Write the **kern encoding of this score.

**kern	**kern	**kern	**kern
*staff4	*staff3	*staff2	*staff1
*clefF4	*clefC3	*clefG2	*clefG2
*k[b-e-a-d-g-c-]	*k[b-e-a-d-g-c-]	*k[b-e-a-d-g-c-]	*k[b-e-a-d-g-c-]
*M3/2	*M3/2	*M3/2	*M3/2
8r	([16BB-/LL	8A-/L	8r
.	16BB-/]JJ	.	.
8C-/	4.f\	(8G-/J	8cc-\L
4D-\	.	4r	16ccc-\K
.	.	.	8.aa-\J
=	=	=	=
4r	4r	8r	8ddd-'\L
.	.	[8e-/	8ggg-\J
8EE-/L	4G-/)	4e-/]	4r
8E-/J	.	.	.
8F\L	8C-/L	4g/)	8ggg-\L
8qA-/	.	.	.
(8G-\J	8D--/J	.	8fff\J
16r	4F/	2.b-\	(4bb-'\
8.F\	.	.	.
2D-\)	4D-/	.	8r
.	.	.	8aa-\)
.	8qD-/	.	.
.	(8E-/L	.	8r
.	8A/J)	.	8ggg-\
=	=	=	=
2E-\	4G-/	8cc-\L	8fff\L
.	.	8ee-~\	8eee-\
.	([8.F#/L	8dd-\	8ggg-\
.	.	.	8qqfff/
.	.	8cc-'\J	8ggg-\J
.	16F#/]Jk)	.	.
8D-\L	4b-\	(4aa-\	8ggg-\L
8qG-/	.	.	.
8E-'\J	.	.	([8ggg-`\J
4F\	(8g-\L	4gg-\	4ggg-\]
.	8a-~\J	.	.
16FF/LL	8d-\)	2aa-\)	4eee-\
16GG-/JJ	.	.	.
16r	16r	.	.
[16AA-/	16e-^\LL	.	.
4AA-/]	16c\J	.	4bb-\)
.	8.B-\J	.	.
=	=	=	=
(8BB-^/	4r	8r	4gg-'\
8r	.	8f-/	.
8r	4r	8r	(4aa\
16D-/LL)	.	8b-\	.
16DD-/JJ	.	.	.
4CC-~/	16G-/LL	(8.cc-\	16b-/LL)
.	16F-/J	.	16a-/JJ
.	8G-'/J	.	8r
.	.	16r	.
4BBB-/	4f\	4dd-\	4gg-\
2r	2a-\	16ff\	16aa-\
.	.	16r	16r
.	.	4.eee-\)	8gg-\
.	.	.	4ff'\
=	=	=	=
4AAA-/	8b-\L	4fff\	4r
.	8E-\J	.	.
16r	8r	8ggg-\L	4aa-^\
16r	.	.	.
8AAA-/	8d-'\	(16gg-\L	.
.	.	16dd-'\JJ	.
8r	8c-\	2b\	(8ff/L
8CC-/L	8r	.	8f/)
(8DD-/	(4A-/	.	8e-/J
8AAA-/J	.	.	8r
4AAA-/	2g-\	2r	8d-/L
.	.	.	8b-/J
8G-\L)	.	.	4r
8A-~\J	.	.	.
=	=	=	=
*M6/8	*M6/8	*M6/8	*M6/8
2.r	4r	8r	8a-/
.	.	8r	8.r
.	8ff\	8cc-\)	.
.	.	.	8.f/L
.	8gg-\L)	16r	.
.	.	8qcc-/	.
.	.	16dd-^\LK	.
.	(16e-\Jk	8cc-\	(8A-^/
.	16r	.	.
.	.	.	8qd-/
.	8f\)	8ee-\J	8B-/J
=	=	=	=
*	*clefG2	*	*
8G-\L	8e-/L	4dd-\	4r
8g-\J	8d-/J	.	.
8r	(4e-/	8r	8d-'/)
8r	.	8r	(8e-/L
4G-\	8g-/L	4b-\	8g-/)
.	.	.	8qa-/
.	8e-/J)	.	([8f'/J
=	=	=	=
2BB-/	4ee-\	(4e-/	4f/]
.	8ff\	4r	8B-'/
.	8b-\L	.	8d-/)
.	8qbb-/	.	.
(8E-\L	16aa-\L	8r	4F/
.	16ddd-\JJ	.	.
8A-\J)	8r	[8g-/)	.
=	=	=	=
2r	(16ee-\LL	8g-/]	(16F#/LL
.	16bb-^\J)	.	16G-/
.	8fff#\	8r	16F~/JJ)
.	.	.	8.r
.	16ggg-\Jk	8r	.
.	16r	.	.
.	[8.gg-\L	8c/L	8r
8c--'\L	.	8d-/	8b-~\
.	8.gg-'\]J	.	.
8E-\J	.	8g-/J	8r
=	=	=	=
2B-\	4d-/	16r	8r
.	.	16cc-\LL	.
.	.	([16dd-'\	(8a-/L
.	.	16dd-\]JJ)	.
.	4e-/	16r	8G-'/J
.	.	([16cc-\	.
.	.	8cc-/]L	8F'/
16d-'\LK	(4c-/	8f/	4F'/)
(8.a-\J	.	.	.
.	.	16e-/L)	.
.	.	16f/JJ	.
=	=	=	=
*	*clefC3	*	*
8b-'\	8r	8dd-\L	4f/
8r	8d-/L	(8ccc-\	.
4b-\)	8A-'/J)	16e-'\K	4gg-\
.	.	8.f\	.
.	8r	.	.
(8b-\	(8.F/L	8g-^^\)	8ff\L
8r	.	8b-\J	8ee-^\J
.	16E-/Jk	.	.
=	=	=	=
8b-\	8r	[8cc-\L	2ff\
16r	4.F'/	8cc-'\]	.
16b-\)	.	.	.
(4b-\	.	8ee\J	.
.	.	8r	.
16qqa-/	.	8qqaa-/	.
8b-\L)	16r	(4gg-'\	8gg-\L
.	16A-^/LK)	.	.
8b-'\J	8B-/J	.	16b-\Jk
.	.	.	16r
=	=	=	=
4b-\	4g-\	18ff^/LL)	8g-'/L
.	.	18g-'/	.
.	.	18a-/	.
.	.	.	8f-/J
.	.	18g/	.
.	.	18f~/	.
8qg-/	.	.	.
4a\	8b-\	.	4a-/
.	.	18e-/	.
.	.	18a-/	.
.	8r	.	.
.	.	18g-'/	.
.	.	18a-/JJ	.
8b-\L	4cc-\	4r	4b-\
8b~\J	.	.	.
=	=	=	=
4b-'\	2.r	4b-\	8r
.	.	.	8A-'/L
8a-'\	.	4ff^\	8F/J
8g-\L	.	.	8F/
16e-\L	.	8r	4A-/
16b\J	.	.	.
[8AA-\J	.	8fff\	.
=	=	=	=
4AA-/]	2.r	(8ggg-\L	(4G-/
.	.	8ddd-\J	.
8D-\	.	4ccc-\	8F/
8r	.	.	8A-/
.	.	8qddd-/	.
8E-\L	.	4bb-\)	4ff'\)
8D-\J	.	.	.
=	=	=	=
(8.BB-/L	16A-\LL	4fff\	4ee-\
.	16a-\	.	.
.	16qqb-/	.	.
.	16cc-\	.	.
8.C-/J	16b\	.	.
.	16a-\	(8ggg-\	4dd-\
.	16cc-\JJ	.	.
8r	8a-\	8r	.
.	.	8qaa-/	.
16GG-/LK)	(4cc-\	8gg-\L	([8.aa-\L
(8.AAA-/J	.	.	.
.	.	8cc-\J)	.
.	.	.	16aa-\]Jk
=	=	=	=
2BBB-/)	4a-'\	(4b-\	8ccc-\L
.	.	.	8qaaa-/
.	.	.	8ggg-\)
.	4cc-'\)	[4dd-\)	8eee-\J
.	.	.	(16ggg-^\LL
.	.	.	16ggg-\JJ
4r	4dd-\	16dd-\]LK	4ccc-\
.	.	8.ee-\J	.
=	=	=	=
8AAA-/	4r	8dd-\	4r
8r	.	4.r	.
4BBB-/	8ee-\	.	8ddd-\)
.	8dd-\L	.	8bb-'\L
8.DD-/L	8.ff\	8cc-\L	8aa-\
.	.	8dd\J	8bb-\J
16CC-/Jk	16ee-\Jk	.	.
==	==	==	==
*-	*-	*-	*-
---+---
■ **Consignes et exigences**: Combien de lignes des entrées ci-dessus contiennent la chaîne « kern », en respectant la casse ? Comptez-les et donnez uniquement le nombre.

■ **Résultat attendu**: 2